(Object state change records)

• • • •

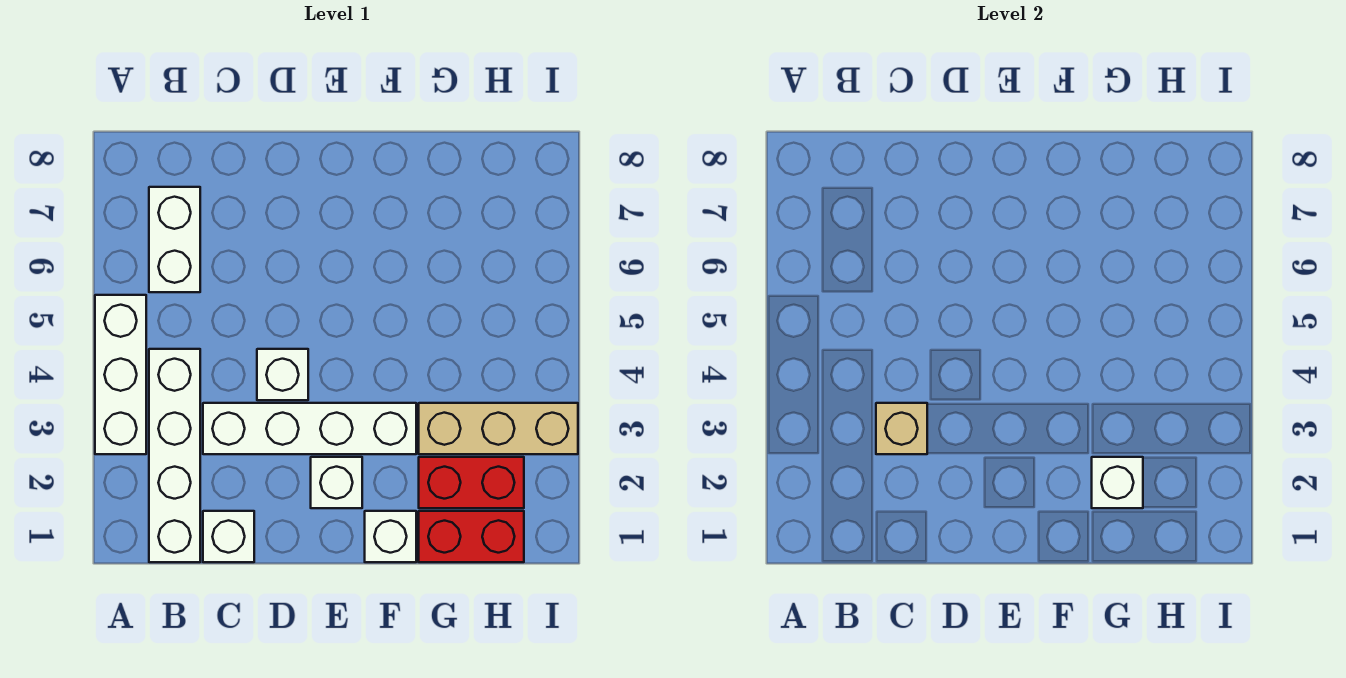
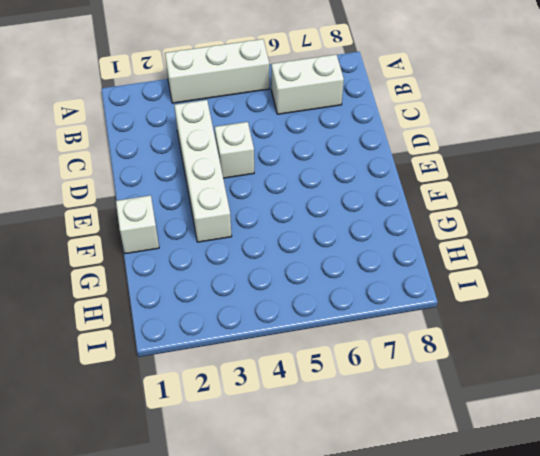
none -> white brick B1:B4 level 1
none -> white brick C1 level 1
none -> white brick E2 level 1

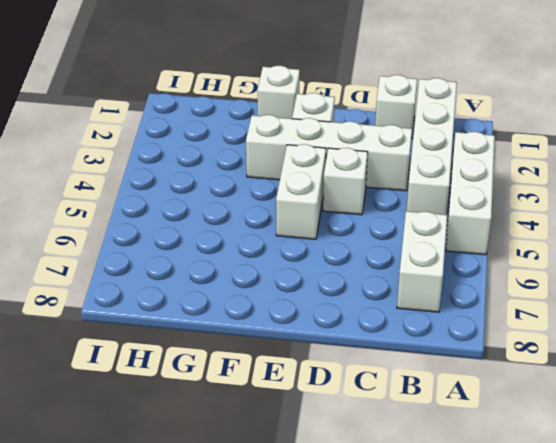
white brick E4:E5 level 1 -> none
none -> red brick G1:H1 level 1
none -> red brick G2:H2 level 1
none -> tan brick G3:I3 level 1

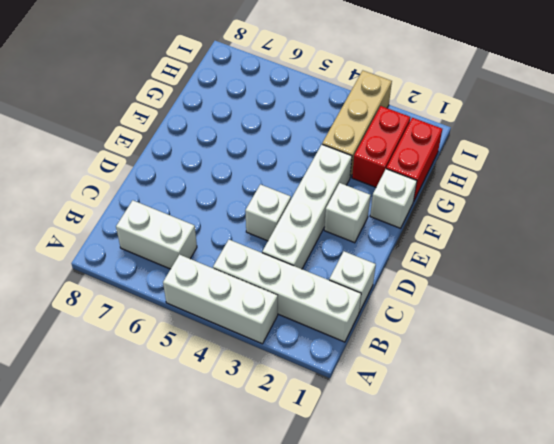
none -> tan brick C3 level 2
none -> white brick G2 level 2

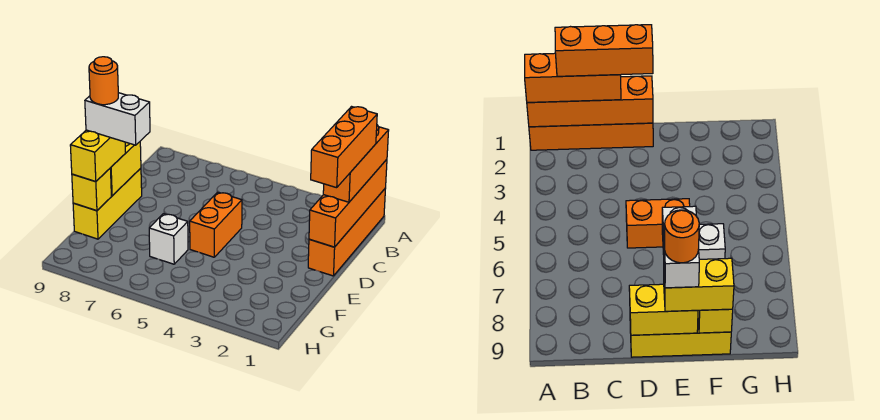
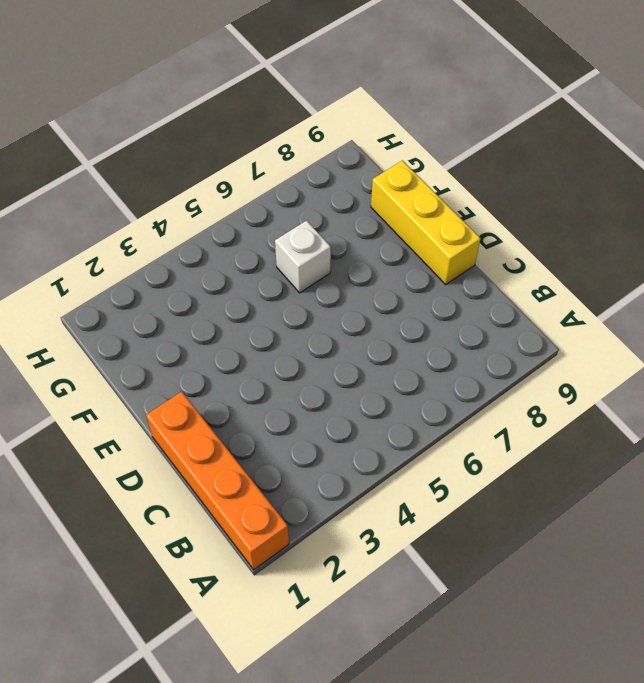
none -> orange brick D5:E5 level 1
none -> orange brick A1:D1 level 2
none -> yellow brick D9:E9 level 2

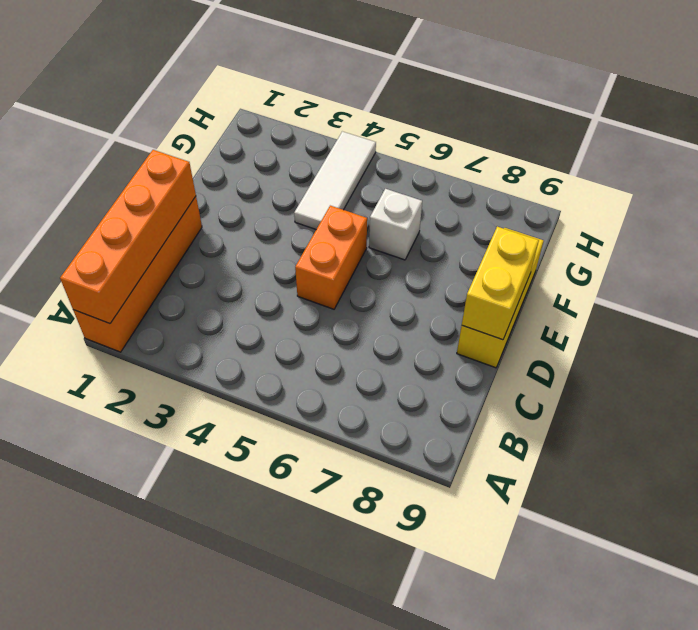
white tile F4:H4 level 1 -> none
none -> yellow brick F9 level 2
none -> orange brick A1:C1 level 3
none -> yellow brick E9:F9 level 3

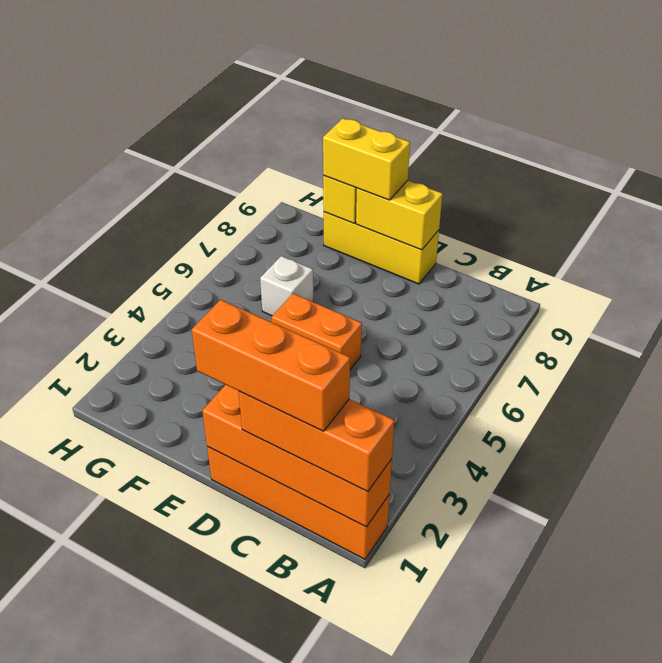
none -> white brick E8:E9 level 4
none -> orange round brick E9 level 5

• • • •

**Problem description**. Each line from the first line of the entries through the line containing "none -> white brick E8:E9 level 4" should be duplicated word for word, and nothing more; the pictures stay out.

**Solution for this problem**.
none -> white brick B1:B4 level 1
none -> white brick C1 level 1
none -> white brick E2 level 1

white brick E4:E5 level 1 -> none
none -> red brick G1:H1 level 1
none -> red brick G2:H2 level 1
none -> tan brick G3:I3 level 1

none -> tan brick C3 level 2
none -> white brick G2 level 2

none -> orange brick D5:E5 level 1
none -> orange brick A1:D1 level 2
none -> yellow brick D9:E9 level 2

white tile F4:H4 level 1 -> none
none -> yellow brick F9 level 2
none -> orange brick A1:C1 level 3
none -> yellow brick E9:F9 level 3

none -> white brick E8:E9 level 4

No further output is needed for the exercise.